■ **About this exercise**
Go through the data below and return each line where the string "AGND" appears.

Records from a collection
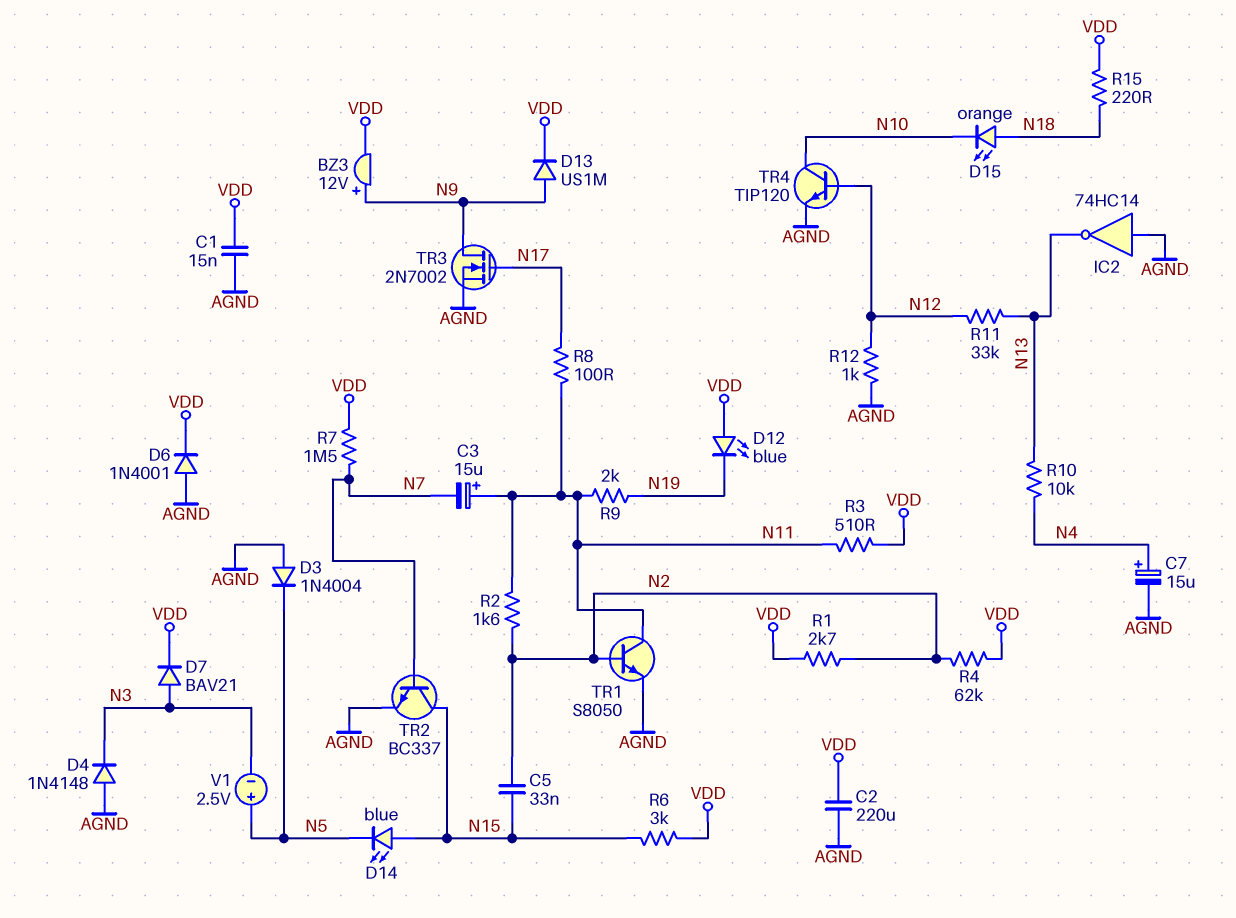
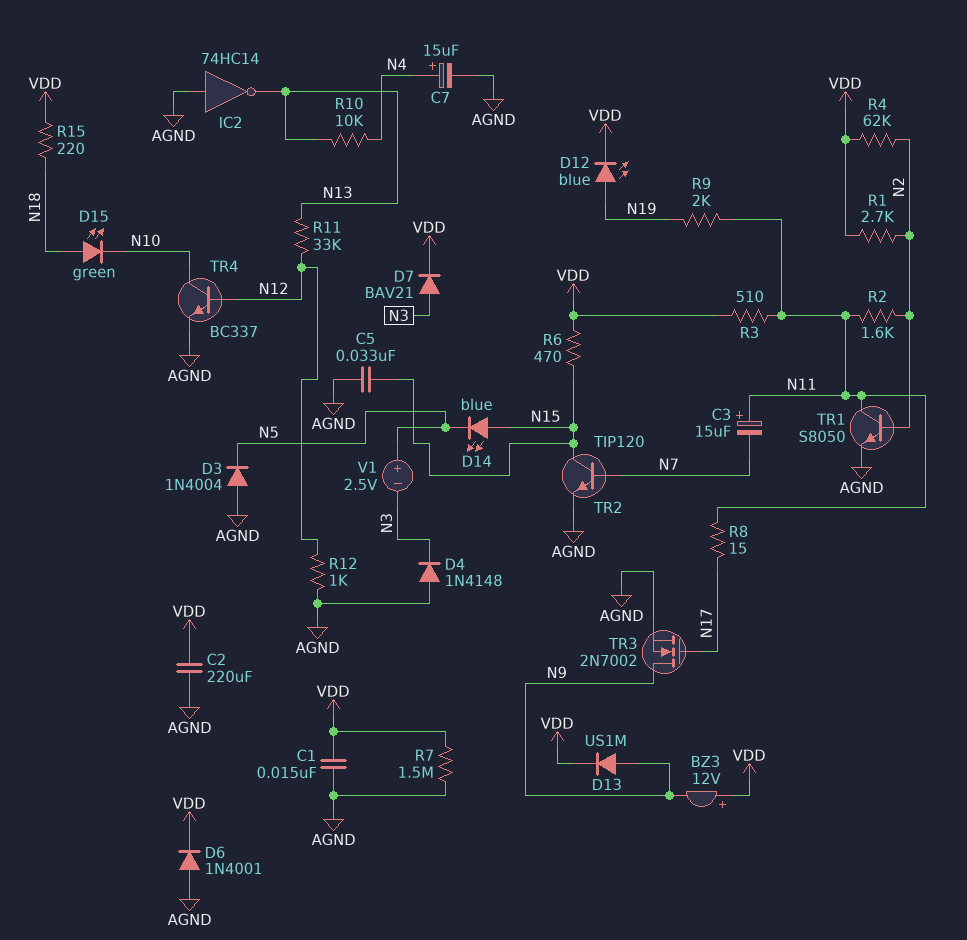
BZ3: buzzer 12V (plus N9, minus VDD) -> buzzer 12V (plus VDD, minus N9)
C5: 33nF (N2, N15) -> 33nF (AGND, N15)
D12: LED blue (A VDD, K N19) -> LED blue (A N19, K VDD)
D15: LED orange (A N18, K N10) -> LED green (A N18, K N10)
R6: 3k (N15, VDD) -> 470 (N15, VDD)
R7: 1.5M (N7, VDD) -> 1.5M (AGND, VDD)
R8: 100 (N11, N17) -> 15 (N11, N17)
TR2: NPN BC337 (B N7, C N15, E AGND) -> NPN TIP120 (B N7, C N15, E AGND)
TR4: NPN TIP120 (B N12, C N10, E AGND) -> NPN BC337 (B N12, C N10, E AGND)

■ **Exercise output**
C5: 33nF (N2, N15) -> 33nF (AGND, N15)
R7: 1.5M (N7, VDD) -> 1.5M (AGND, VDD)
TR2: NPN BC337 (B N7, C N15, E AGND) -> NPN TIP120 (B N7, C N15, E AGND)
TR4: NPN TIP120 (B N12, C N10, E AGND) -> NPN BC337 (B N12, C N10, E AGND)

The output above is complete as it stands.